### Provided records ###

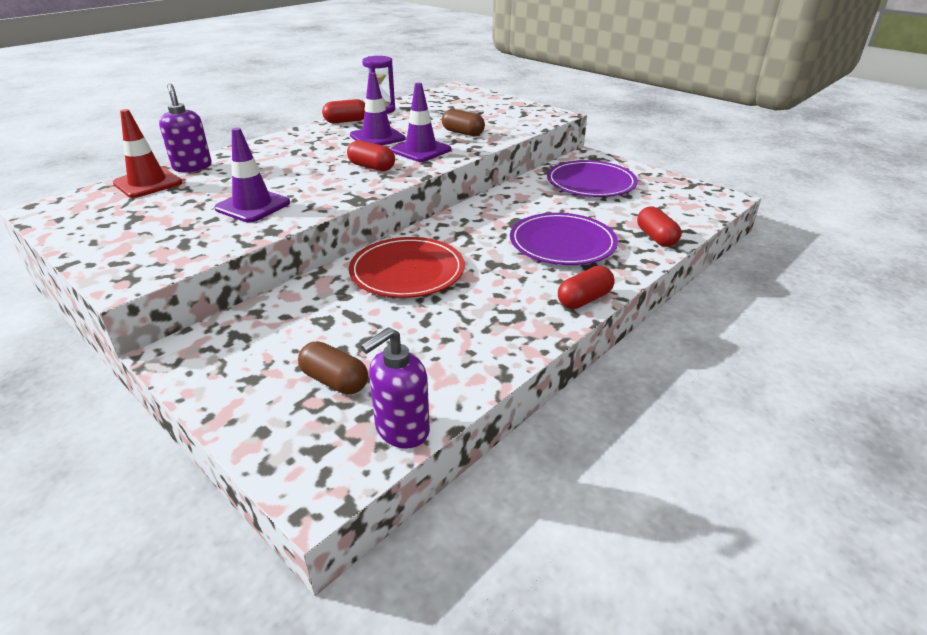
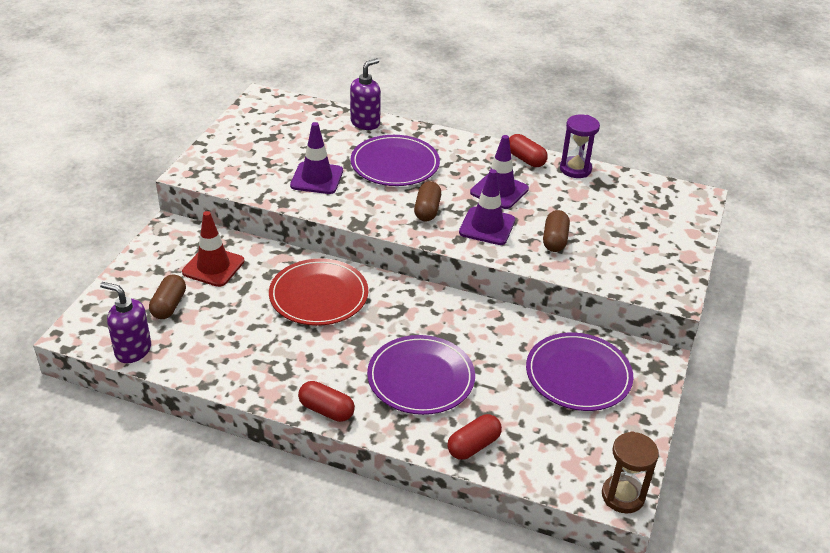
camera: 65 degrees right, 5 degrees up
red traffic cone [113,109,182,198] -> red traffic cone moved to [182,211,245,287]
red capsule [347,140,395,171] -> brown capsule [414,181,441,221]
none -> purple plate [351,135,440,186]
none -> brown hourglass [602,431,659,513]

###

=== The problem ===
Using the records, find the number of lines in which the string "brown" occurs. Reply with that number alone.

=== Result for this exercise ===
2